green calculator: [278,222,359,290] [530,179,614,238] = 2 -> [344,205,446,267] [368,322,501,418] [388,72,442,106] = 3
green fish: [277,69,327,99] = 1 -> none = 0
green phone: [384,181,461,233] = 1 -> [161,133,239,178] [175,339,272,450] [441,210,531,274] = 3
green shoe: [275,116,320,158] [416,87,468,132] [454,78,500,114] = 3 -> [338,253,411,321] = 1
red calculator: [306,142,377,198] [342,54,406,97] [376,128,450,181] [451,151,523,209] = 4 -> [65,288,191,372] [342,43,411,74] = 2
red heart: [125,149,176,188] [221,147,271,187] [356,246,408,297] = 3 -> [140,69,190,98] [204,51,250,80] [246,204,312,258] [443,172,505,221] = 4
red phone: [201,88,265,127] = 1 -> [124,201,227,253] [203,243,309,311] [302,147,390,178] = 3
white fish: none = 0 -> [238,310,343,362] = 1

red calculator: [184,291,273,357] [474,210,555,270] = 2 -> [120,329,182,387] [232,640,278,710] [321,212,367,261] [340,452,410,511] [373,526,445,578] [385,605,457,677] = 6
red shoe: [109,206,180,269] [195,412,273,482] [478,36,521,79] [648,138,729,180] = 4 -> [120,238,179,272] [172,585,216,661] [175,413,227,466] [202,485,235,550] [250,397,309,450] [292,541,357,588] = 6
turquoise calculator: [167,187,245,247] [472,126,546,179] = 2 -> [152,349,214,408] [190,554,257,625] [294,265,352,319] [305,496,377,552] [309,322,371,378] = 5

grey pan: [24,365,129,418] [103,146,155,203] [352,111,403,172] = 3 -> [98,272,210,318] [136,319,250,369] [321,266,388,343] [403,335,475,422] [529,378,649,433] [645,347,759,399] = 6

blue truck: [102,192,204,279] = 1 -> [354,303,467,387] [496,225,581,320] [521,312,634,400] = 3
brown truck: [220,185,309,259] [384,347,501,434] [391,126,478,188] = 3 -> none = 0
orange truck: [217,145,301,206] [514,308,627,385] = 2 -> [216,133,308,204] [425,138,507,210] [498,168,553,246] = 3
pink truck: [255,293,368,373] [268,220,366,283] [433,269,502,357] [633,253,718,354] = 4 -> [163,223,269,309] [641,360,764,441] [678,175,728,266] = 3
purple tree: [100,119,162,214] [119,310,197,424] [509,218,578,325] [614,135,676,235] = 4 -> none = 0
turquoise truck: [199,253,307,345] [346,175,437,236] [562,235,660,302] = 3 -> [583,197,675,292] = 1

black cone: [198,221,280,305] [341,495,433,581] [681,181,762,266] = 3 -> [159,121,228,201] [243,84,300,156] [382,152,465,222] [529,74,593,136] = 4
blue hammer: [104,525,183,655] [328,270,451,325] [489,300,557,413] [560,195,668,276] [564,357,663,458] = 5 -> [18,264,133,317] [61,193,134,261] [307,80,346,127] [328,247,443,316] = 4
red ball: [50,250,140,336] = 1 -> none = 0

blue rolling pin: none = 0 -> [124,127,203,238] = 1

....

Lines containing the string "shoe" in the entries above should be counted. State that number alone.

2